:: EXERCISE MATERIAL ::

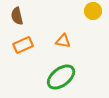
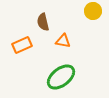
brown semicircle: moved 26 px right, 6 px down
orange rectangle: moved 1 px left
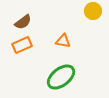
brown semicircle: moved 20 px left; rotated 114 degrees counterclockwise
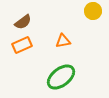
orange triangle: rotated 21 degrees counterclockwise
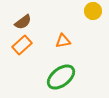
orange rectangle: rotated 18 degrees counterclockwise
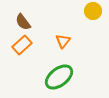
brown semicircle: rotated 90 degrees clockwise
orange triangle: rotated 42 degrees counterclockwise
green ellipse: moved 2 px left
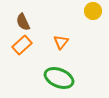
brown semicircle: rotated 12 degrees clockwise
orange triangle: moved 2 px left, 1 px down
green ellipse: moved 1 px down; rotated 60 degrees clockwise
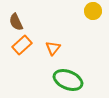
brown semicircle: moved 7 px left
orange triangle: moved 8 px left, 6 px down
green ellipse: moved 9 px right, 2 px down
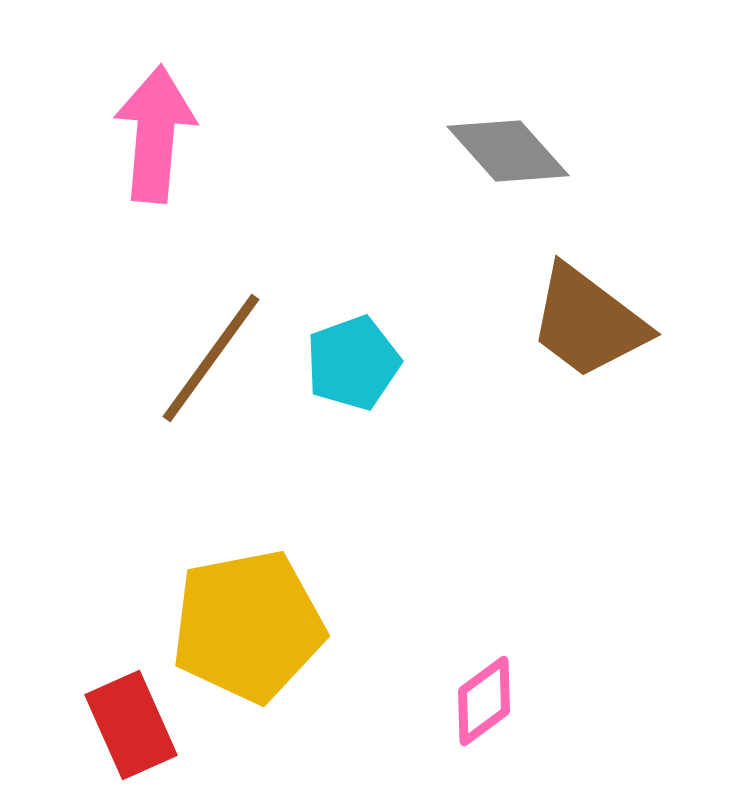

:::
:: EXERCISE MATERIAL ::

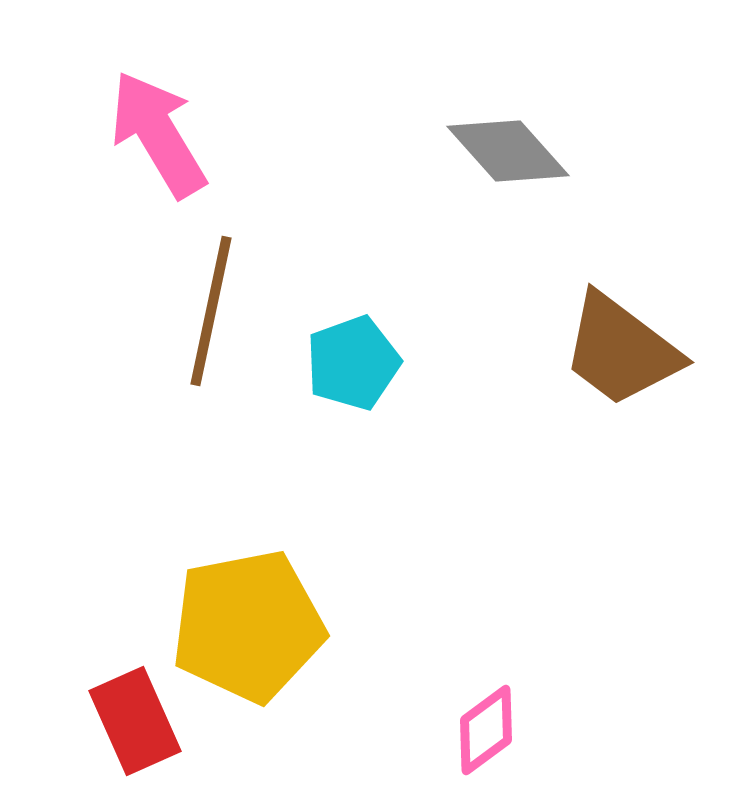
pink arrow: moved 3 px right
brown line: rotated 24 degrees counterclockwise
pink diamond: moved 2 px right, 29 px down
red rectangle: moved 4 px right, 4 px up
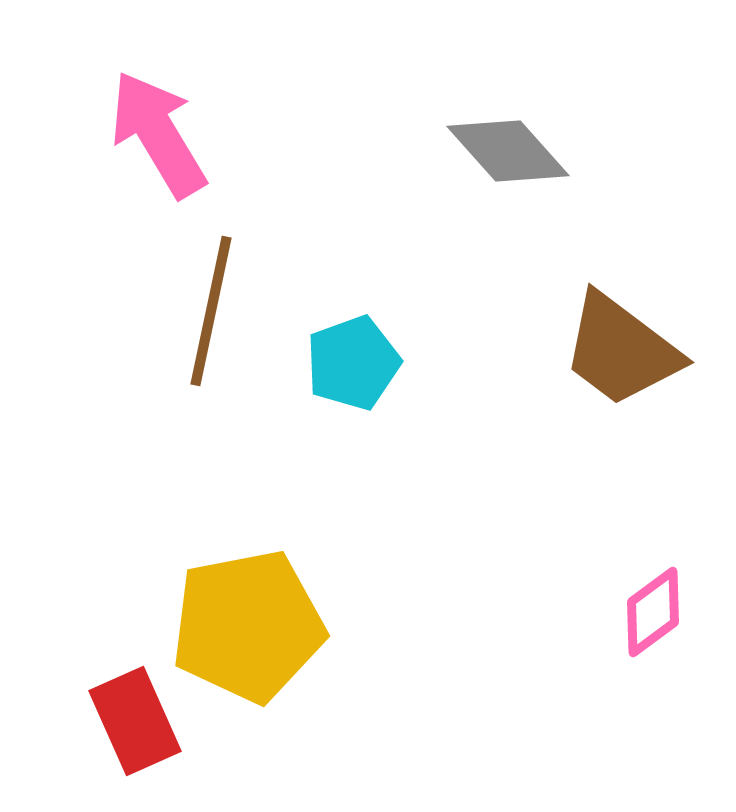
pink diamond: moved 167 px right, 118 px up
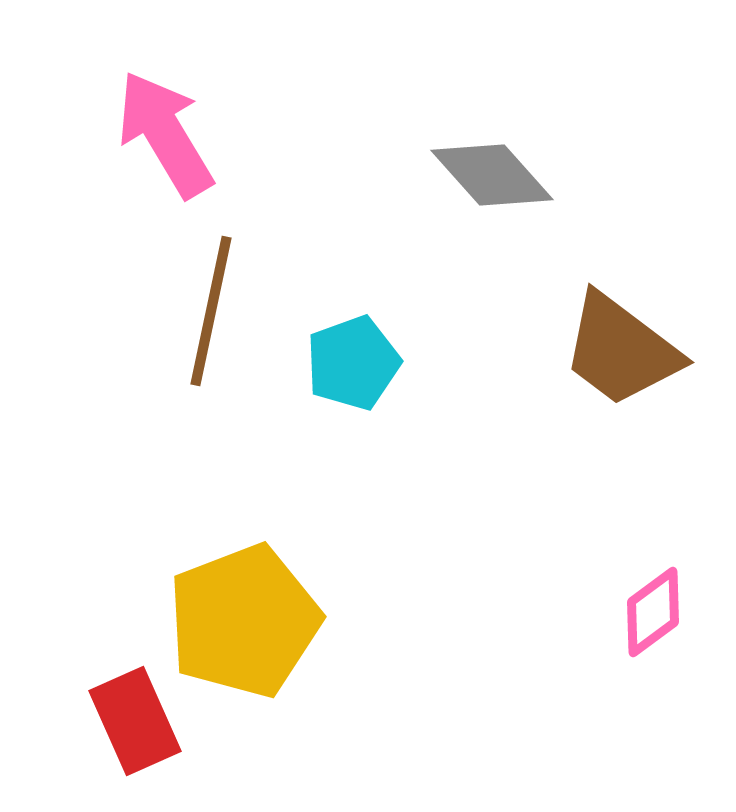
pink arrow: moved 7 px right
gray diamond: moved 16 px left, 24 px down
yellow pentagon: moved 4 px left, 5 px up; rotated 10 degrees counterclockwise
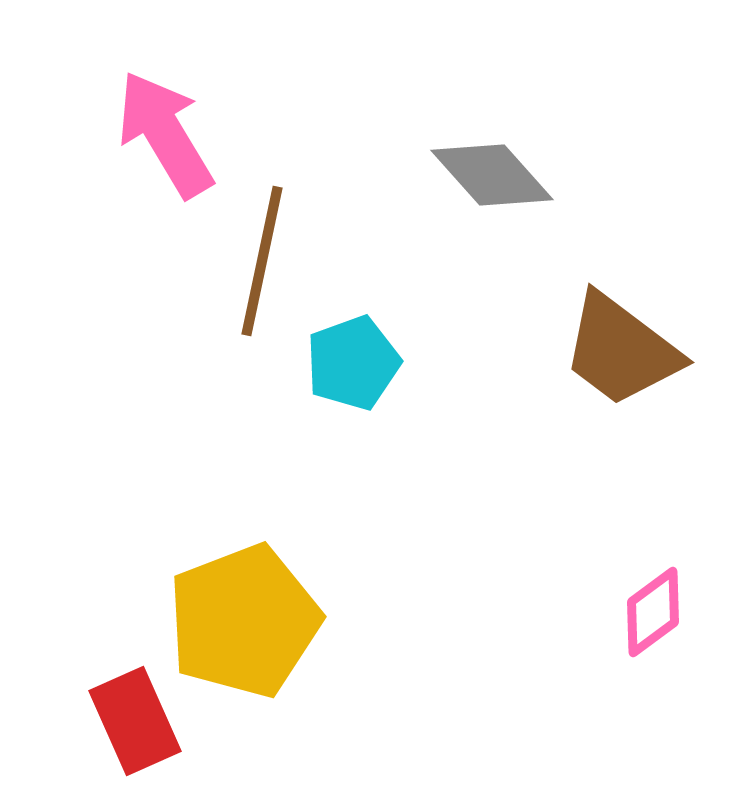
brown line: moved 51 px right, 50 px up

:::

INSTRUCTIONS TO FOLLOW> Go through the entries above and list each line that contains the word "triangle". Copy every such line in full.

TASK OUTPUT>
orange triangle: rotated 21 degrees counterclockwise
orange triangle: rotated 42 degrees counterclockwise
orange triangle: moved 2 px left, 1 px down
orange triangle: moved 8 px left, 6 px down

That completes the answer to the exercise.